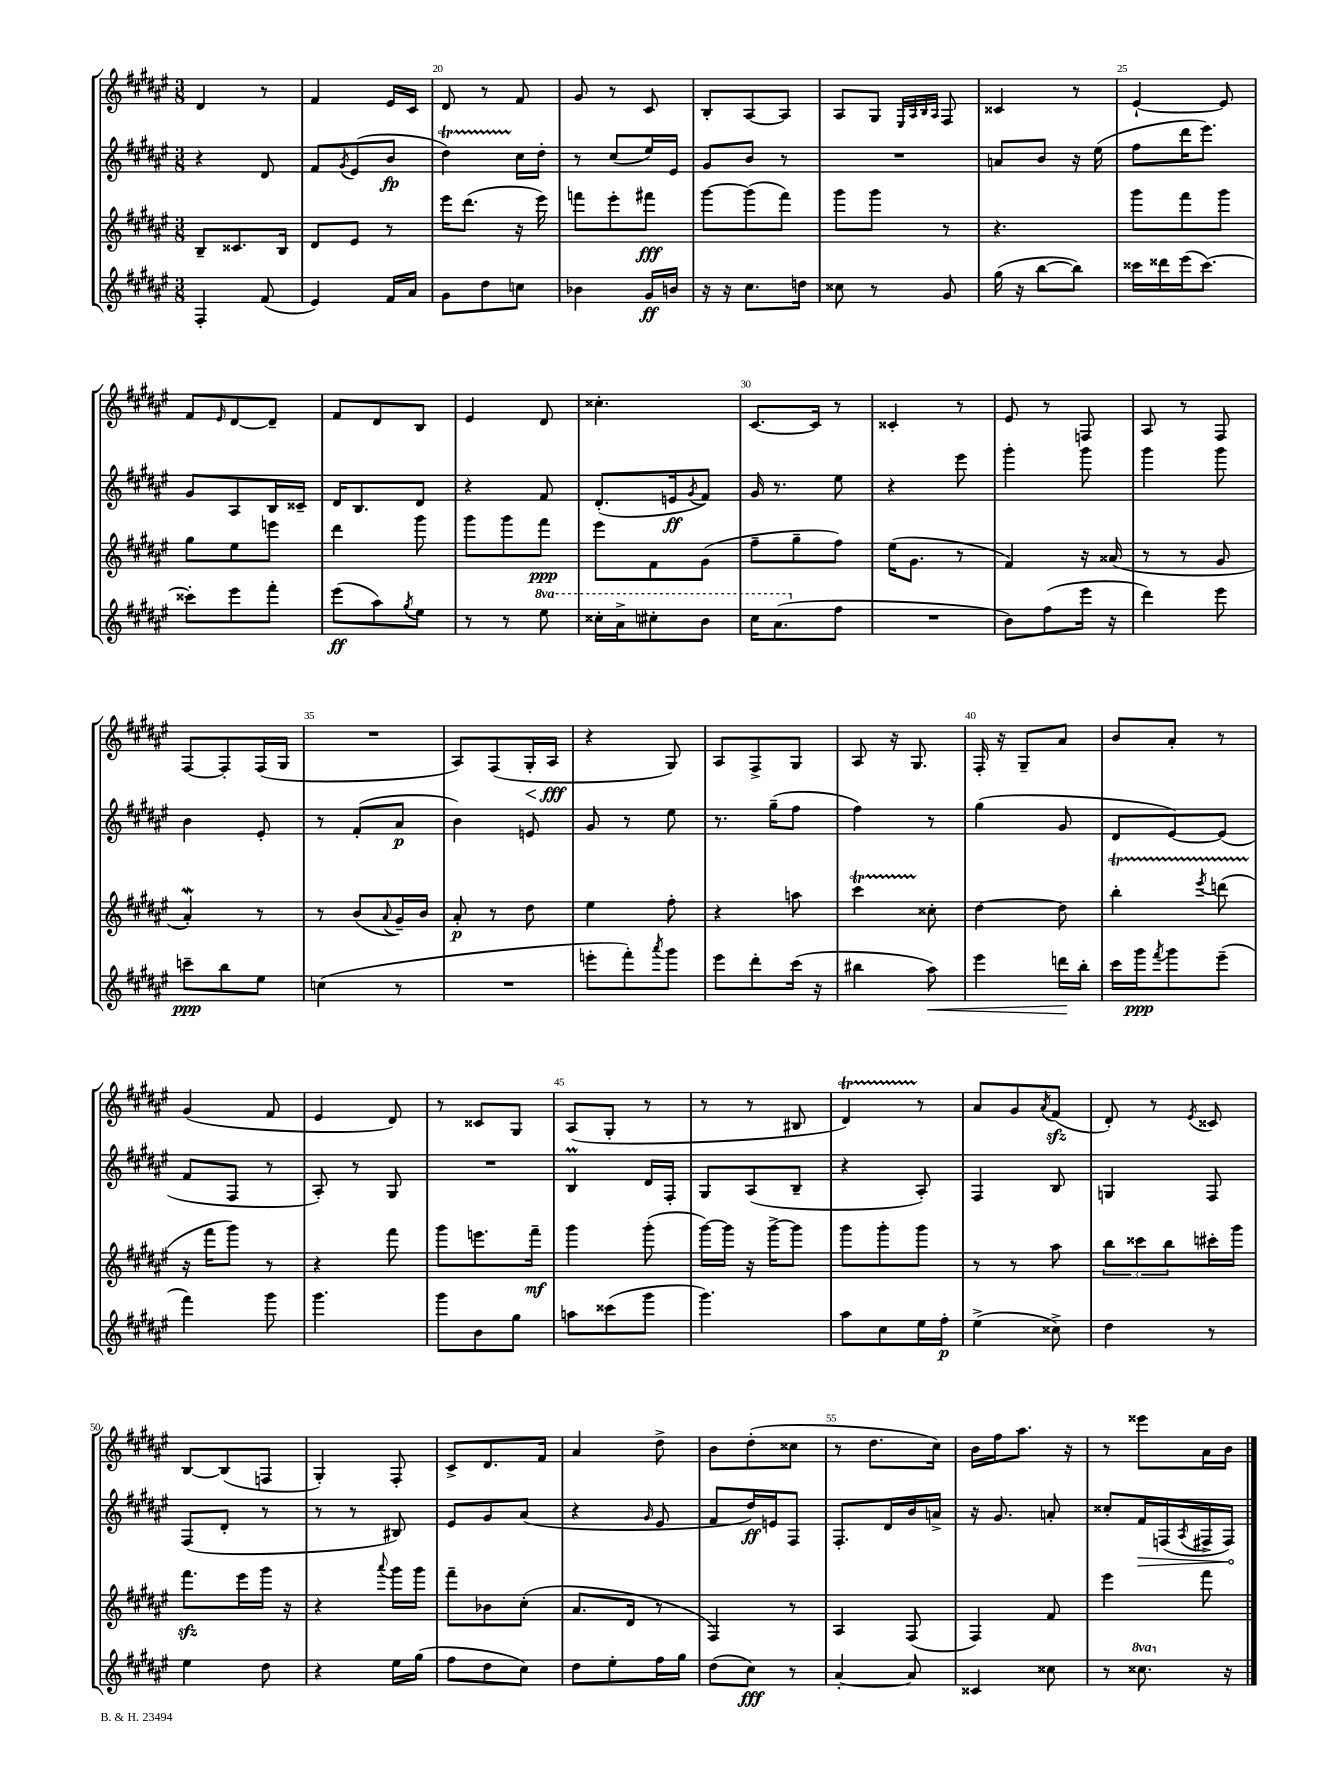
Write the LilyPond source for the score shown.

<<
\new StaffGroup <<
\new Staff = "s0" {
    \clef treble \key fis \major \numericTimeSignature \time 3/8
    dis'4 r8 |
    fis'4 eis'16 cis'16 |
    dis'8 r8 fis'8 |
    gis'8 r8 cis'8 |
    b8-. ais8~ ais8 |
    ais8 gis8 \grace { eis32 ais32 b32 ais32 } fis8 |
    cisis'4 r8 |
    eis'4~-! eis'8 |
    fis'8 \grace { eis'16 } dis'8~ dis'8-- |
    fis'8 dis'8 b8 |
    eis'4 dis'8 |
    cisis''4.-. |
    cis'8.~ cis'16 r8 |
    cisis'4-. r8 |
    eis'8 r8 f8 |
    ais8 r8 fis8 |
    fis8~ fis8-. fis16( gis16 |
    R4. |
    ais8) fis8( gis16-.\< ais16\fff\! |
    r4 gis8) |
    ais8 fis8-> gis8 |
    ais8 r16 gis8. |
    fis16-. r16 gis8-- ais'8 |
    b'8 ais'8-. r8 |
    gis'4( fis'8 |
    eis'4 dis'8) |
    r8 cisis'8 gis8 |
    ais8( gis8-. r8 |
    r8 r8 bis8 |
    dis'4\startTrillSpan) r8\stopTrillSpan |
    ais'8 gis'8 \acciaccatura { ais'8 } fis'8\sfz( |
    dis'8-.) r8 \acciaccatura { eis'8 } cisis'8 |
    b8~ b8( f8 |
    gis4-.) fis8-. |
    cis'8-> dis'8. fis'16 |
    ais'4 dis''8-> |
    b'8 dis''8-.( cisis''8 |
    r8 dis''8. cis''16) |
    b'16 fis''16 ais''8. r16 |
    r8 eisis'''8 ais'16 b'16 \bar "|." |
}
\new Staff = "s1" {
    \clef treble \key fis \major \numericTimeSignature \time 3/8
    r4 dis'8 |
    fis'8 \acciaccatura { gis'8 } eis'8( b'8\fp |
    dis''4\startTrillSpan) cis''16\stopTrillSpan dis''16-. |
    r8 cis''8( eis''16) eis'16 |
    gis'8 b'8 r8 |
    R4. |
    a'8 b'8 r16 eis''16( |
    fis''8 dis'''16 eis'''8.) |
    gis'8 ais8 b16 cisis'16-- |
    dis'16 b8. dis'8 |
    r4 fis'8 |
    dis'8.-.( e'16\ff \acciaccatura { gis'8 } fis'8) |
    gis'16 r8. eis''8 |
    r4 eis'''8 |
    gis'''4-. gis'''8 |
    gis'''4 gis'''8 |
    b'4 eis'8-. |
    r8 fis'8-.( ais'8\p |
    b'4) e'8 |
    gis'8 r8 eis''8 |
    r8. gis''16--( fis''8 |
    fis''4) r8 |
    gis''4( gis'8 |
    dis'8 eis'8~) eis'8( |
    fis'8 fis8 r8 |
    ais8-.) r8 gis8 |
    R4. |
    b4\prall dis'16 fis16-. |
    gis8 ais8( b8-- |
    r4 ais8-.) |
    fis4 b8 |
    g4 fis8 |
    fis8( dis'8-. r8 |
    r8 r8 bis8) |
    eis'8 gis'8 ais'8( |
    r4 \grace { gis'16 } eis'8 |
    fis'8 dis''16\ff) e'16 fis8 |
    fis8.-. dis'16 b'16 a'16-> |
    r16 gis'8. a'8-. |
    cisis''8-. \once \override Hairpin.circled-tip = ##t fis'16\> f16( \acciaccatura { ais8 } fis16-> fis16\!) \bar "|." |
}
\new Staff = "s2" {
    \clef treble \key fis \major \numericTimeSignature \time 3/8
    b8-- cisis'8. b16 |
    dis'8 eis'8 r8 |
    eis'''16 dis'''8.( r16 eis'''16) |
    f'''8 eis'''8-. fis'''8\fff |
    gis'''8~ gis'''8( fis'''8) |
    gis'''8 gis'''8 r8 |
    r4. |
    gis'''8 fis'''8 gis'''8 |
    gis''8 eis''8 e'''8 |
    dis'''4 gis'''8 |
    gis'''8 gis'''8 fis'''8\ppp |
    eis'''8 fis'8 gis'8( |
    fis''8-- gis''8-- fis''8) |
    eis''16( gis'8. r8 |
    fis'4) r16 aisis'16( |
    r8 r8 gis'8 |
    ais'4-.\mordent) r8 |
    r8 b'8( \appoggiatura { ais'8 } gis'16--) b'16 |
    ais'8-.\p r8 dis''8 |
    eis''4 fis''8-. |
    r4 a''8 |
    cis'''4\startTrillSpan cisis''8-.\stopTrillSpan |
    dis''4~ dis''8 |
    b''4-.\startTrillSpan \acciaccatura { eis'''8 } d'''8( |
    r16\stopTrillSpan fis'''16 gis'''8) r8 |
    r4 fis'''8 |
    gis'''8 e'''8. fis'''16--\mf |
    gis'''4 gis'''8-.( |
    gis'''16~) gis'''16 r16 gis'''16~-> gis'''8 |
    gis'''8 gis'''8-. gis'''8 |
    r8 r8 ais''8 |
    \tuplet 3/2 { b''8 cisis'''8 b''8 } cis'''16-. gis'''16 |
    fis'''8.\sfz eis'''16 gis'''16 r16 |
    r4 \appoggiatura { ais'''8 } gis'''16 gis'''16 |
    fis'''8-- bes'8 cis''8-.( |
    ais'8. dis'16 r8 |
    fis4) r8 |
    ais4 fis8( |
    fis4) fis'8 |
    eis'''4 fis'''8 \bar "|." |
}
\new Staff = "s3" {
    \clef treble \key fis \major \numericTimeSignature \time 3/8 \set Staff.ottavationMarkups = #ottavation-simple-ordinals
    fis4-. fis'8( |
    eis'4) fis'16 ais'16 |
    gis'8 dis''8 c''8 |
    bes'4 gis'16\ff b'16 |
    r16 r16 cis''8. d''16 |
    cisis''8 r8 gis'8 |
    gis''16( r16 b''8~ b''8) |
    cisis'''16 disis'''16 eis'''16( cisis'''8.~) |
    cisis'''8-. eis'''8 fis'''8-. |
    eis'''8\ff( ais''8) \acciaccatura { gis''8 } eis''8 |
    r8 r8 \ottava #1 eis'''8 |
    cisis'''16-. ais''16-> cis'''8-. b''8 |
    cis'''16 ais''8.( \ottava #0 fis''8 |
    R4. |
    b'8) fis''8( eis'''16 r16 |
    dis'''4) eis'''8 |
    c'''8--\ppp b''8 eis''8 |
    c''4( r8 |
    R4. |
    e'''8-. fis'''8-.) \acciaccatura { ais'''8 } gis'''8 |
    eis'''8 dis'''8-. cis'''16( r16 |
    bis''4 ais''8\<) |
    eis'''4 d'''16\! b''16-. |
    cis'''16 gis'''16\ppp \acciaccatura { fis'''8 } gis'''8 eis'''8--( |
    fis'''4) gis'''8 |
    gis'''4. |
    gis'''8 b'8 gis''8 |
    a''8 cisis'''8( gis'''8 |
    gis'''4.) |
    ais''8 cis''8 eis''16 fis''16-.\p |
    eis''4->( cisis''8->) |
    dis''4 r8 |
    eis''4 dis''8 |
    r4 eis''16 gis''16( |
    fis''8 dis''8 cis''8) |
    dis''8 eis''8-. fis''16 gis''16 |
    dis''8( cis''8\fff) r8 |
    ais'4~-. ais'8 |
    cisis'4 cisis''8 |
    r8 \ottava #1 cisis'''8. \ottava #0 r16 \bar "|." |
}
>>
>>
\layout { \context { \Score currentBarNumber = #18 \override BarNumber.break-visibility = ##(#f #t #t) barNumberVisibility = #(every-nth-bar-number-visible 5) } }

--

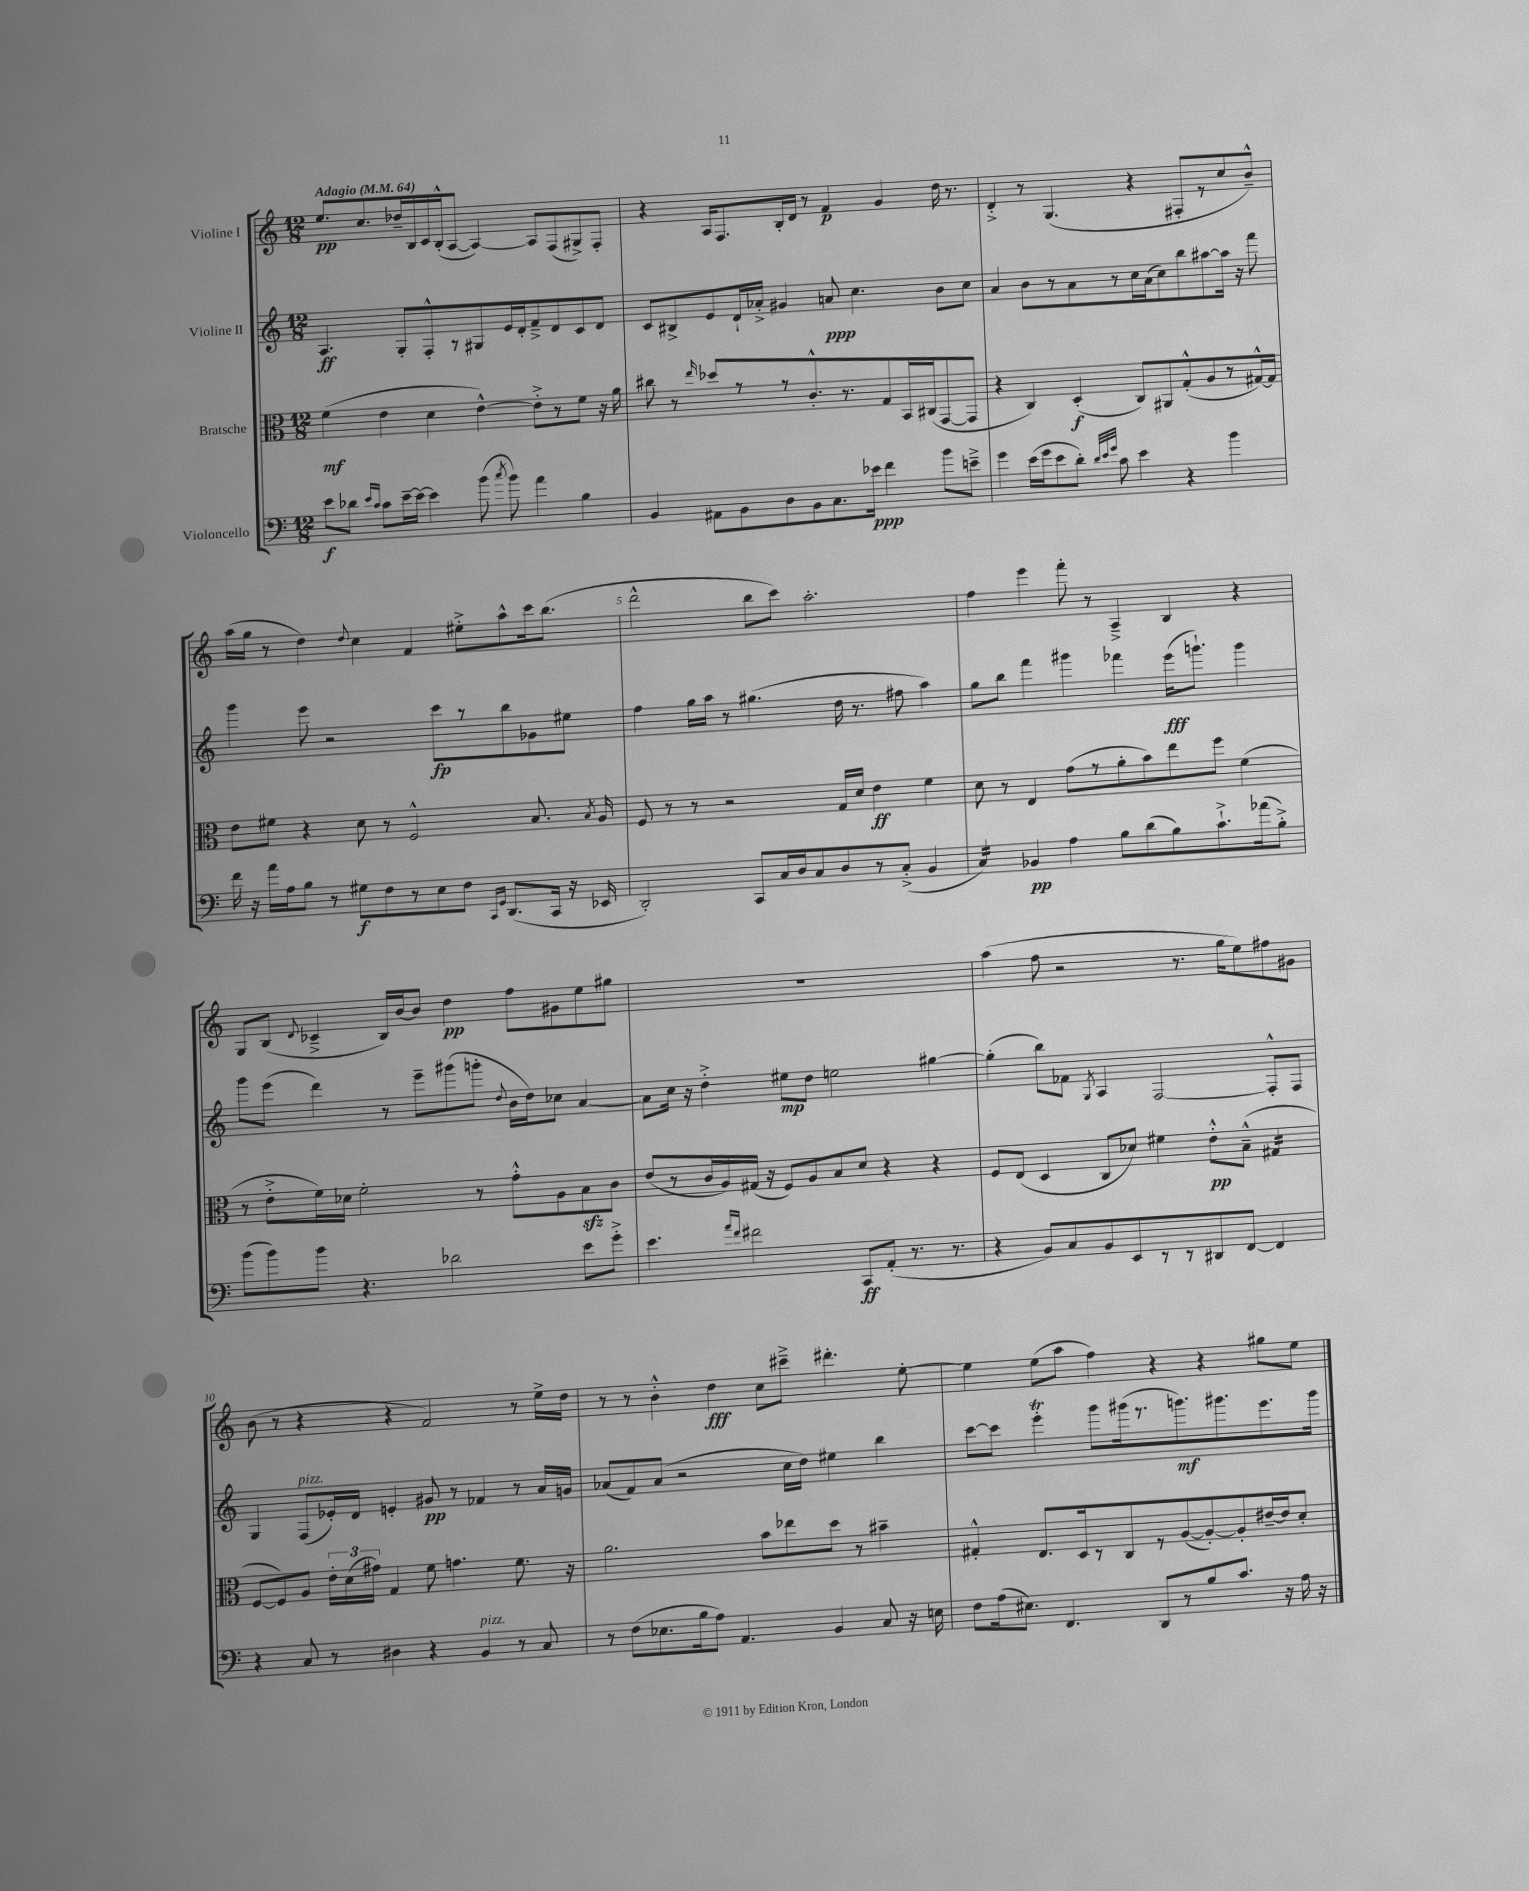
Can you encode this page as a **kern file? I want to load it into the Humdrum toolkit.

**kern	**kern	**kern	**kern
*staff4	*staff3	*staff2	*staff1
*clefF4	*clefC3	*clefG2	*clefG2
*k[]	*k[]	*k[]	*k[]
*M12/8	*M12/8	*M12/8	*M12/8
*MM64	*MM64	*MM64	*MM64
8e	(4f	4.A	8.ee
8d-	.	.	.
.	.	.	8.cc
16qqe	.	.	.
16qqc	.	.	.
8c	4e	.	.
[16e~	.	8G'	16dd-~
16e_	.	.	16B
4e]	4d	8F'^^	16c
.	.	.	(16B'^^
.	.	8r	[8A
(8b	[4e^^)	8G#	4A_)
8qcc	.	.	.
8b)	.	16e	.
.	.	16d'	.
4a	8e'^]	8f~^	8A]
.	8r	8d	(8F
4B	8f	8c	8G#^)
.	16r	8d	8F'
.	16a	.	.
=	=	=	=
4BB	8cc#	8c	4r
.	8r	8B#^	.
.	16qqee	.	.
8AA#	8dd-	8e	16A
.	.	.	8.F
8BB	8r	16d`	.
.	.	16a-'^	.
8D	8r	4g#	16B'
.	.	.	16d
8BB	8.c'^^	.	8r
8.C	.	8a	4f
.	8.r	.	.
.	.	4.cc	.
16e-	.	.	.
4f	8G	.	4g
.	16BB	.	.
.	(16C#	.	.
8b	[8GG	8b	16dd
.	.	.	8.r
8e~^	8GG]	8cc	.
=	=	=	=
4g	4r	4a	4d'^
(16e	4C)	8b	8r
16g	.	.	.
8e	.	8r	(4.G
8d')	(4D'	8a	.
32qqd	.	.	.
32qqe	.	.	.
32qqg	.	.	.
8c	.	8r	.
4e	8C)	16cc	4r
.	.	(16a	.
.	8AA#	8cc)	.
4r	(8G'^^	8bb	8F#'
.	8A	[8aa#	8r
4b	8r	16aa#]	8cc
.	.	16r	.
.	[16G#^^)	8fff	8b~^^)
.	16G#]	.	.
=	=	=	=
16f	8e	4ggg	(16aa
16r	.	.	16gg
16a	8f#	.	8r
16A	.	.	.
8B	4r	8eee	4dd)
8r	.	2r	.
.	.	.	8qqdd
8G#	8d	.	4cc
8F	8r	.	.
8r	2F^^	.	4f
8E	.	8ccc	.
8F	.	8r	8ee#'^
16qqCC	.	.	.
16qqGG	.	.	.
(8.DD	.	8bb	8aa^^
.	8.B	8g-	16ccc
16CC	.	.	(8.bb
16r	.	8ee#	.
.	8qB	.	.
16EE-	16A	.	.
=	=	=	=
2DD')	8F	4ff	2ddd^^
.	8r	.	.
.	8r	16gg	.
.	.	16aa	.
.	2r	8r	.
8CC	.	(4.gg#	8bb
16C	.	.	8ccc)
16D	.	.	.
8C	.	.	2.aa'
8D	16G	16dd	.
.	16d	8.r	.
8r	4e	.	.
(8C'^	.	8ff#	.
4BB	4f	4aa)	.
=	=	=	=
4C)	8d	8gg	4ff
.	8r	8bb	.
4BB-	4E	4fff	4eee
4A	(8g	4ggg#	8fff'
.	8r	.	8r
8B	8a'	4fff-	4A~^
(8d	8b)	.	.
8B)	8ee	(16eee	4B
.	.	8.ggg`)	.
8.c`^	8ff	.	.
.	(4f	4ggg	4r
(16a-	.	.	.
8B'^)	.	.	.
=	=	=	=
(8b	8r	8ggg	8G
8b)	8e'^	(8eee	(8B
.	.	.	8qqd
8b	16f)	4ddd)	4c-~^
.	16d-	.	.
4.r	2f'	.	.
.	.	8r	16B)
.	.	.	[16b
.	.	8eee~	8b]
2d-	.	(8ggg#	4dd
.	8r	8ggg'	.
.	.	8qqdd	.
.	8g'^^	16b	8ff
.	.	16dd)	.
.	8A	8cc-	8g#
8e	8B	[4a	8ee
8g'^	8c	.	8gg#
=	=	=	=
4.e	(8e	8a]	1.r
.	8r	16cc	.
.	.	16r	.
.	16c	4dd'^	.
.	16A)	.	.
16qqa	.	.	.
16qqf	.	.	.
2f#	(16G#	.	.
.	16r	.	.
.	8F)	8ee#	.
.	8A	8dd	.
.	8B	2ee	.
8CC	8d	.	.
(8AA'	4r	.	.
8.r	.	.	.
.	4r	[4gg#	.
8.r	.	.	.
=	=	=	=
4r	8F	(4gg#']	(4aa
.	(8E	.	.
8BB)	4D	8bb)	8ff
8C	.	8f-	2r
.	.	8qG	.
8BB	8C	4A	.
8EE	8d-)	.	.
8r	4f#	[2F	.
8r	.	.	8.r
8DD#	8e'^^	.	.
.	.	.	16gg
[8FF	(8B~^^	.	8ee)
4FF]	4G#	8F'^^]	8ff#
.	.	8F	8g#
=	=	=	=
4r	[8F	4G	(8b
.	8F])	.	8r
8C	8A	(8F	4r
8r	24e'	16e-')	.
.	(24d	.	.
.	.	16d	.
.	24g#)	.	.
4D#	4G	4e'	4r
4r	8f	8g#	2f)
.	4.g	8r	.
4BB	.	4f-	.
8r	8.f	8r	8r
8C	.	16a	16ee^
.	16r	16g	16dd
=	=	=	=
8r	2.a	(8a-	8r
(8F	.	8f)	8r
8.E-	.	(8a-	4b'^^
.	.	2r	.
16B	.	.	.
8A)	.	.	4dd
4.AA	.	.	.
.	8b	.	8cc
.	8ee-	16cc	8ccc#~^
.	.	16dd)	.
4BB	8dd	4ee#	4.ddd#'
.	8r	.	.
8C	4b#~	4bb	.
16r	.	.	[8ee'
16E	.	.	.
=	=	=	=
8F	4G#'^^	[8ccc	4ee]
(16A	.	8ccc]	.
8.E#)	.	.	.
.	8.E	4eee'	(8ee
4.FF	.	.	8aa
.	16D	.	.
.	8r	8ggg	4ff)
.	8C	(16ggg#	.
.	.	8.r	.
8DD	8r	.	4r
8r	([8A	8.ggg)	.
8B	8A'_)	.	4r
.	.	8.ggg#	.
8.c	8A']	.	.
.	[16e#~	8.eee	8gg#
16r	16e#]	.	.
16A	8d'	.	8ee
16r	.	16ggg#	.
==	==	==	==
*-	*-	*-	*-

▸ **DEINE AUFGABE**: Ermittle bitte alle Zeilen oben, in denen die Zeichenfolge „acciaccatura“ vorkommt, und gib jede davon vollständig wieder. Groß- und Kleinschreibung zählt.

▸ **ERGEBNIS**:
    ais'8 gis'8 \acciaccatura { ais'8 } fis'8\sfz( |
    dis'8-.) r8 \acciaccatura { eis'8 } cisis'8 |
    fis'8 \acciaccatura { gis'8 } eis'8( b'8\fp |
    dis'8.-.( e'16\ff \acciaccatura { gis'8 } fis'8) |
    cisis''8-. \once \override Hairpin.circled-tip = ##t fis'16\> f16( \acciaccatura { ais8 } fis16-> fis16\!) \bar "|." |
    b''4-.\startTrillSpan \acciaccatura { eis'''8 } d'''8( |
    eis'''8\ff( ais''8) \acciaccatura { gis''8 } eis''8 |
    e'''8-. fis'''8-.) \acciaccatura { ais'''8 } gis'''8 |
    cis'''16 gis'''16\ppp \acciaccatura { fis'''8 } gis'''8 eis'''8--( |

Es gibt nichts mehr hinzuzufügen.